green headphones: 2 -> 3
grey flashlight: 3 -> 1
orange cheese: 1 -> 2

========================================================================

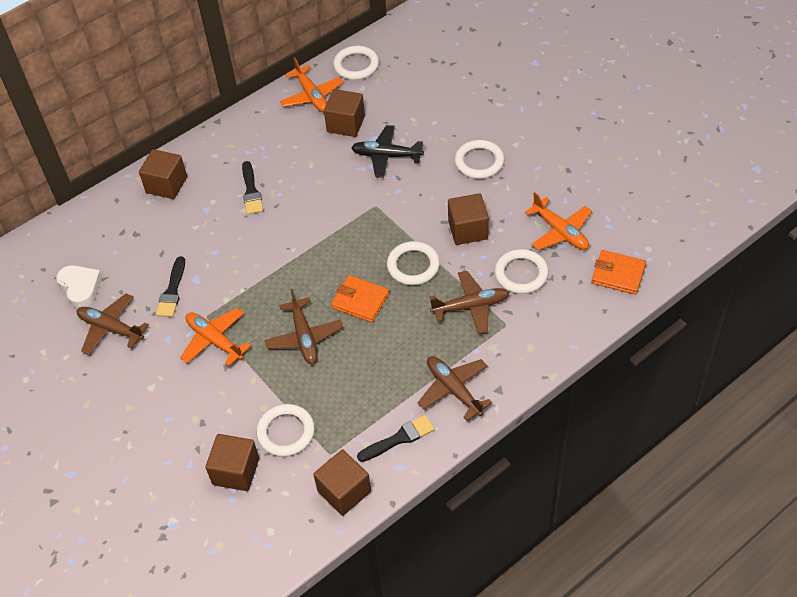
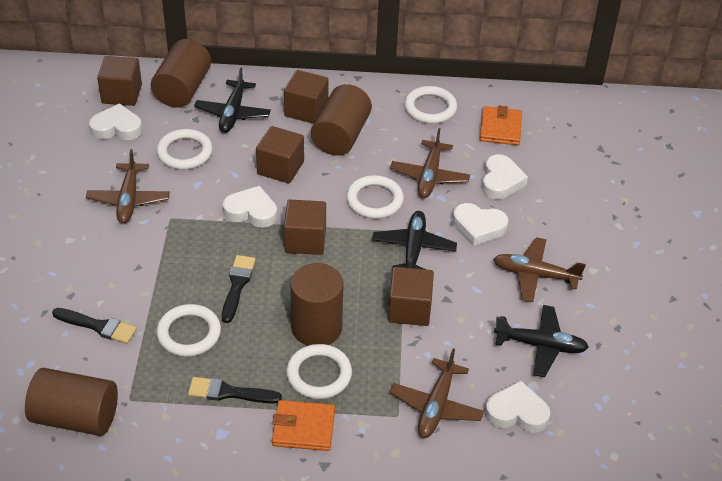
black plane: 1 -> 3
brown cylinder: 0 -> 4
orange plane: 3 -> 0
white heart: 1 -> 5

========================================================================

What you give back must be the stretch above, starting at the line with "brown cylinder: 0 -> 4" and ending at the line with "white heart: 1 -> 5", copied exactly.

▸ TASK RESULT:
brown cylinder: 0 -> 4
orange plane: 3 -> 0
white heart: 1 -> 5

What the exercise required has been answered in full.